→ **INFORMATION**
□ □ □ □
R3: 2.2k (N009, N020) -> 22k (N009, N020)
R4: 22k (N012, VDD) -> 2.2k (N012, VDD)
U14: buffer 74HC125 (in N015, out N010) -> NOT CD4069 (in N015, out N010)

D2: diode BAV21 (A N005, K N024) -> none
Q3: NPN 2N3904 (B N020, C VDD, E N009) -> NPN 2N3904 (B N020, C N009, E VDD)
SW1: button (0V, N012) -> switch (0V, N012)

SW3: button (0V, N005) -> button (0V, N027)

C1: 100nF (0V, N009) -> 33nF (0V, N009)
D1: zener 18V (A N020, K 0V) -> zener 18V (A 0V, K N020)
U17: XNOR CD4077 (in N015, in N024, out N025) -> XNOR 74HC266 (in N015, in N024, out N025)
□ □ □ □
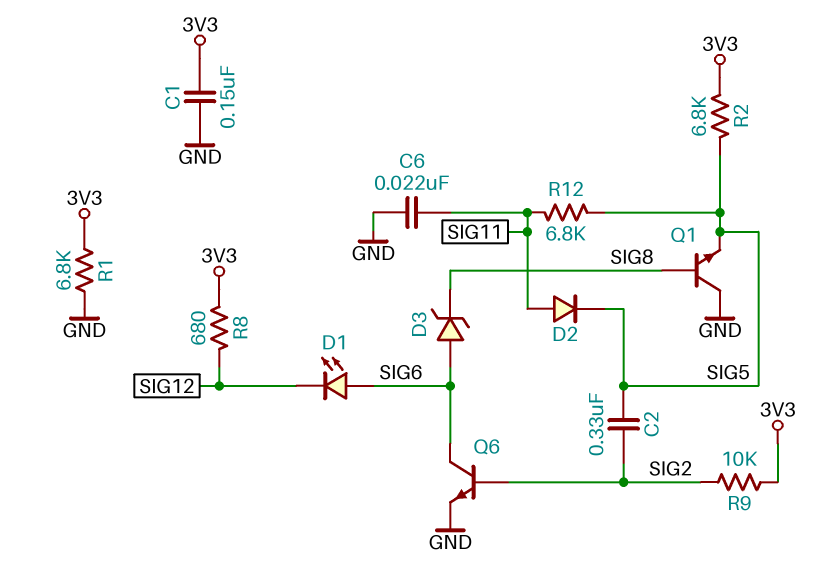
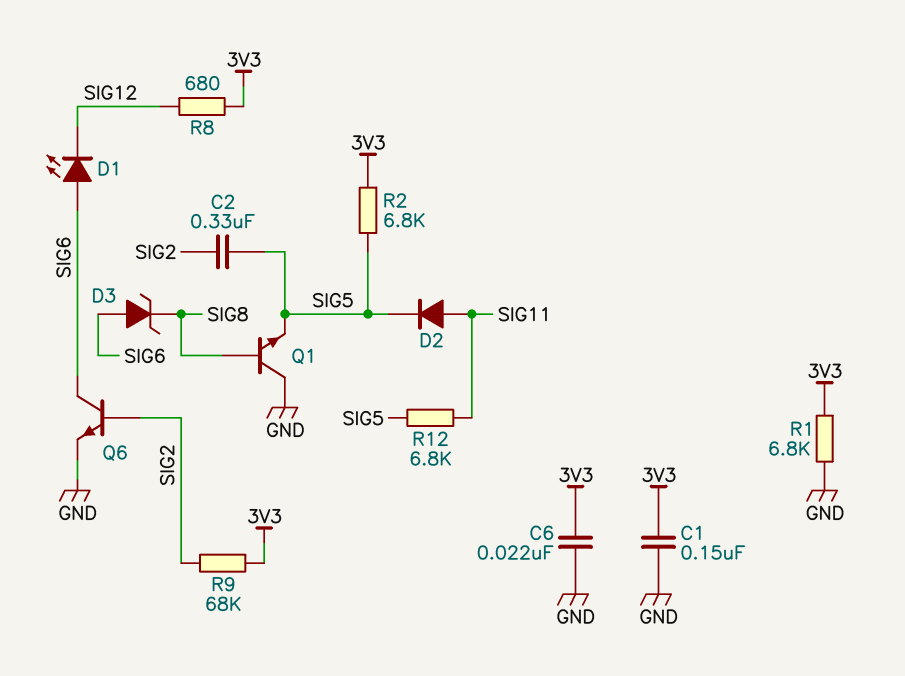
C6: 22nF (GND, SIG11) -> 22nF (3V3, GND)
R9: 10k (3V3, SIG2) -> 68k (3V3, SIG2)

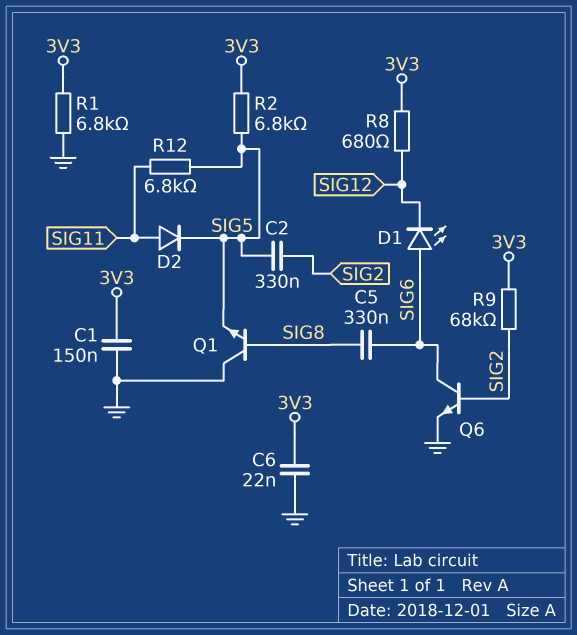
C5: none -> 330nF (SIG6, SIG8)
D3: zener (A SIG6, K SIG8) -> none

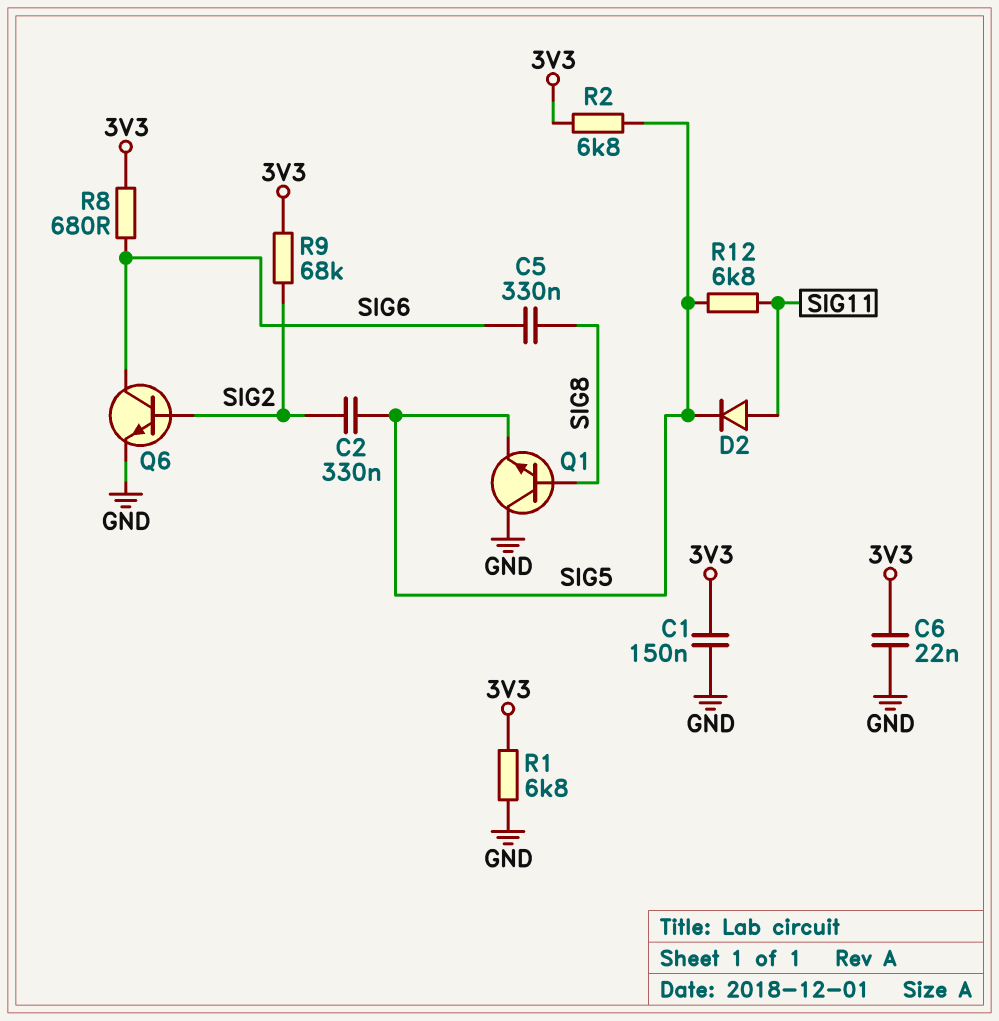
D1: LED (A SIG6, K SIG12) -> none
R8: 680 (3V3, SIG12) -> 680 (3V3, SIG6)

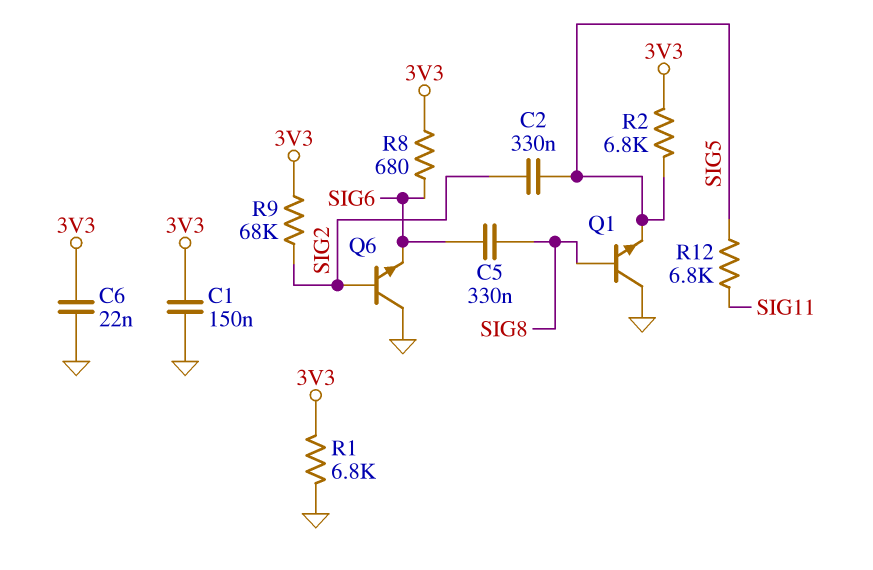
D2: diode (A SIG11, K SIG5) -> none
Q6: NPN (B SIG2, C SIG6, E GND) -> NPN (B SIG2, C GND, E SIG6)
□ □ □ □
→ **EXERCISE OBJECTIVE**
Take the lines above from the one containing "R3: 2.2k (N009, N020) -> 22k (N009, N020)" to the one containing "U17: XNOR CD4077" and retype them exactly, both ends included, with nothing added.

→ **COMPLETED EXERCISE**
R3: 2.2k (N009, N020) -> 22k (N009, N020)
R4: 22k (N012, VDD) -> 2.2k (N012, VDD)
U14: buffer 74HC125 (in N015, out N010) -> NOT CD4069 (in N015, out N010)

D2: diode BAV21 (A N005, K N024) -> none
Q3: NPN 2N3904 (B N020, C VDD, E N009) -> NPN 2N3904 (B N020, C N009, E VDD)
SW1: button (0V, N012) -> switch (0V, N012)

SW3: button (0V, N005) -> button (0V, N027)

C1: 100nF (0V, N009) -> 33nF (0V, N009)
D1: zener 18V (A N020, K 0V) -> zener 18V (A 0V, K N020)
U17: XNOR CD4077 (in N015, in N024, out N025) -> XNOR 74HC266 (in N015, in N024, out N025)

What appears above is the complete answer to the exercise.